» Required work:
Only the lines of the data holding the string "degrees" need to be returned.

» Records excerpted from a collection:

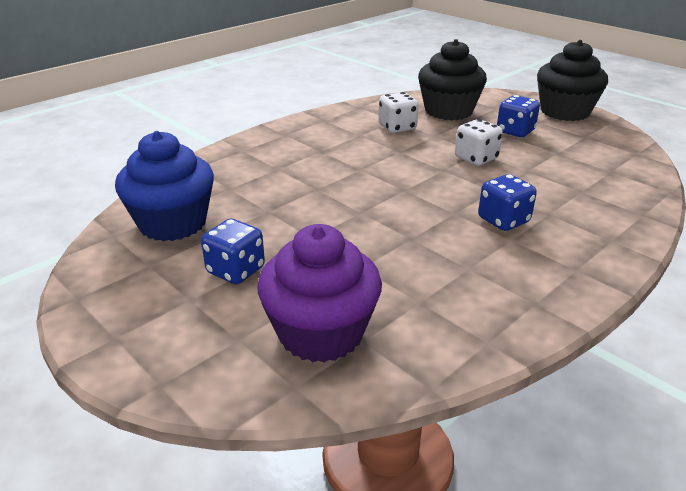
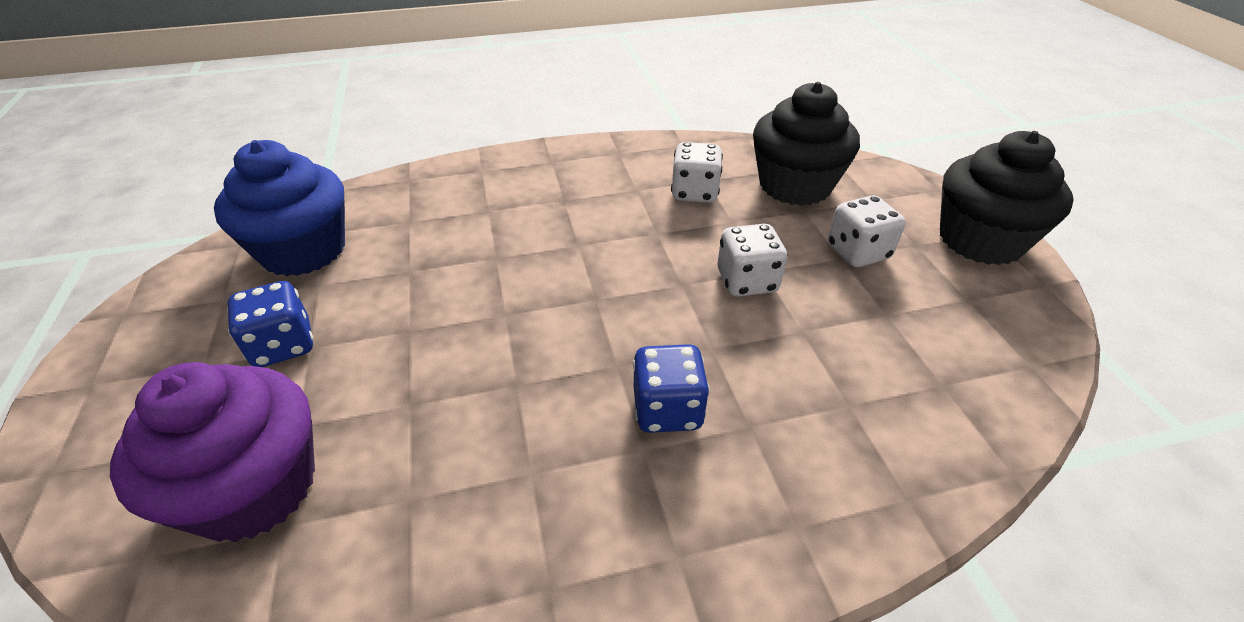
camera: 30 degrees right, 10 degrees up
blue dice [497,95,540,137] -> white dice [828,196,906,267]

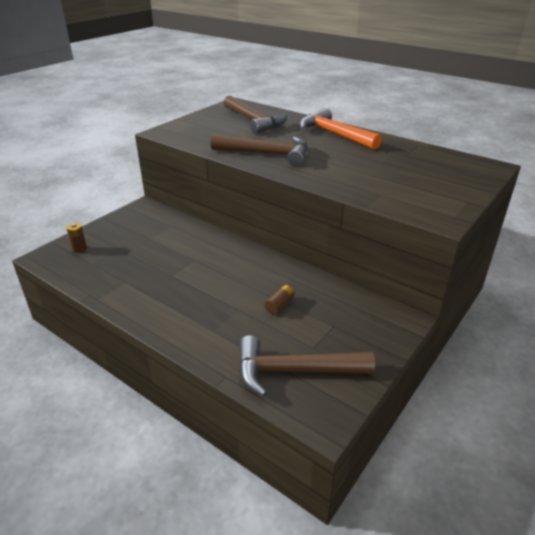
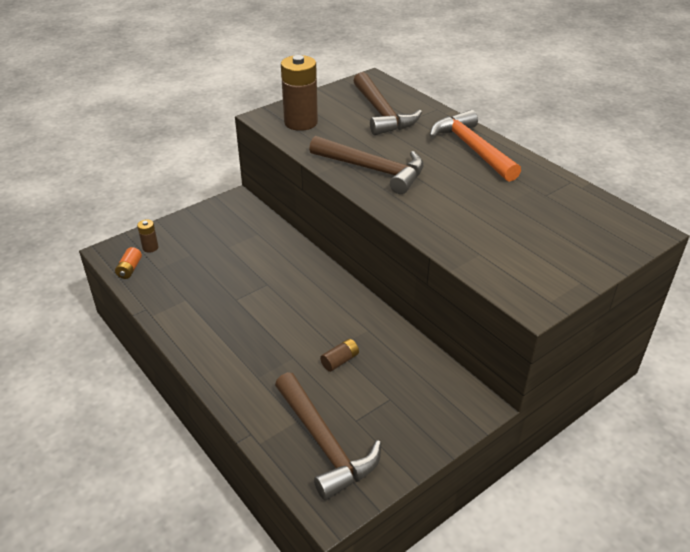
camera: 15 degrees right, 5 degrees up
brown hammer [239,335,375,397] -> brown hammer turned 135 degrees counterclockwise [275,372,381,500]
none -> orange battery [115,247,142,279]
none -> brown battery [281,55,318,131]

» Exercise result:
camera: 30 degrees right, 10 degrees up
camera: 15 degrees right, 5 degrees up
brown hammer [239,335,375,397] -> brown hammer turned 135 degrees counterclockwise [275,372,381,500]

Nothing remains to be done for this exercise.